• [Material for this task]

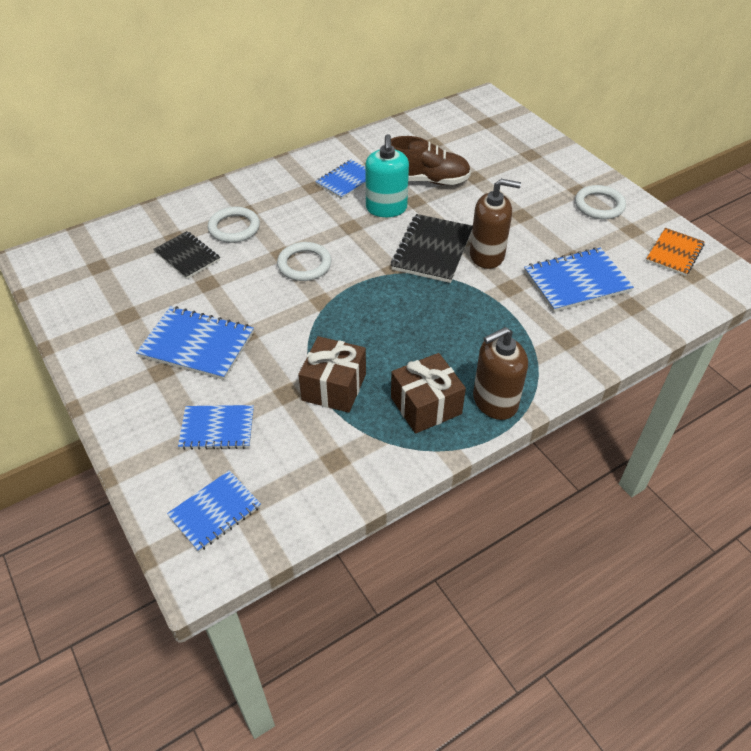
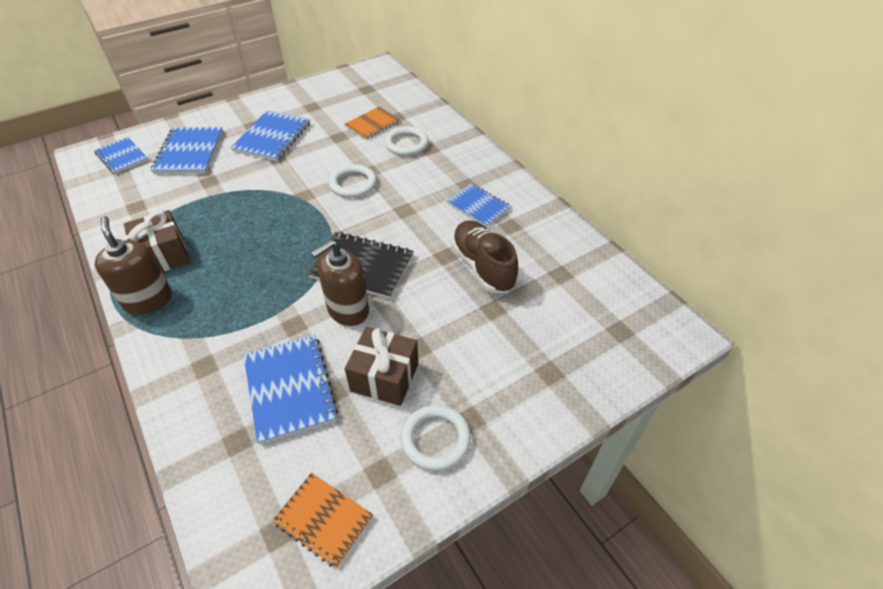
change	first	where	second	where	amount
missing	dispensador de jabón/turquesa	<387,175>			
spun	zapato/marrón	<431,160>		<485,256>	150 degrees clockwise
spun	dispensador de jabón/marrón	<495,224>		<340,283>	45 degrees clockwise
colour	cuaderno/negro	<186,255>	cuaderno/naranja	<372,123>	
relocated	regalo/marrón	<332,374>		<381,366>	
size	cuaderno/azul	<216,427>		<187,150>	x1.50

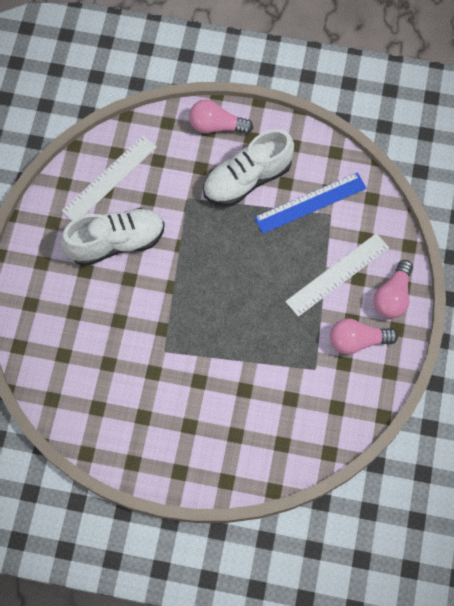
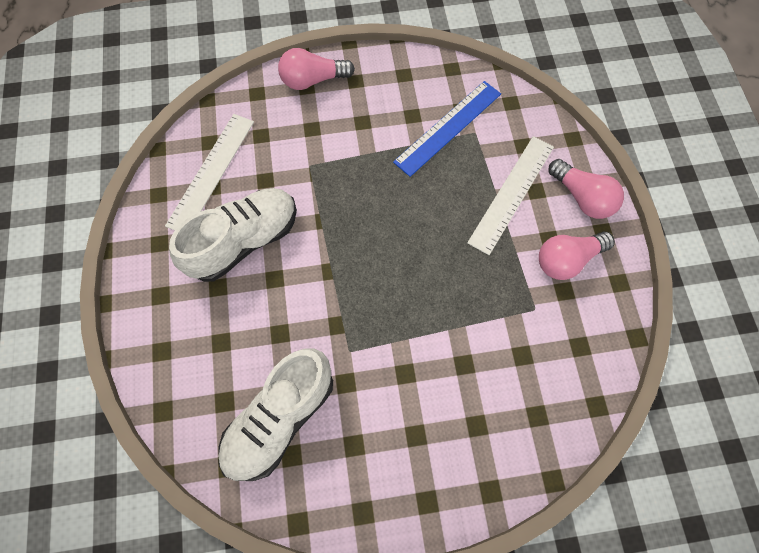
change	first	where	second	where	amount
relocated	zapato/blanco	<248,167>		<275,415>	
spun	bombilla/rosa	<393,289>		<586,189>	45 degrees counterclockwise

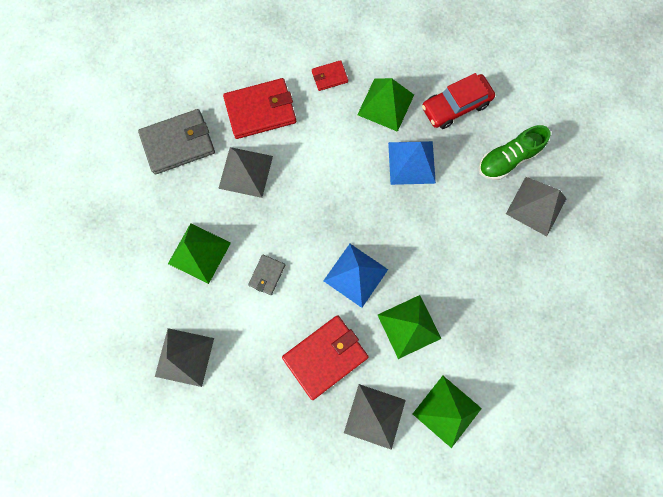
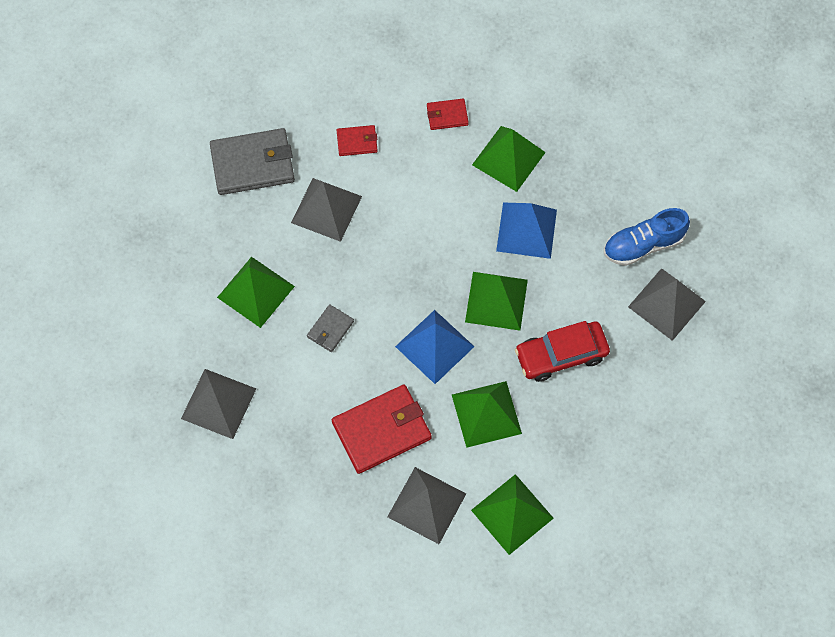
change	first	where	second	where	amount
relocated	coche/rojo	<458,101>		<562,351>	
size	cartera/rojo	<259,108>		<357,140>	x0.51
colour	zapato/verde	<514,152>	zapato/azul	<647,237>	
appeared			pirámide/verde	<496,301>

• [Exercise prompt] In the records above, count the lines holding the word "jabón"; give only that number.

• [Output of the exercise] 2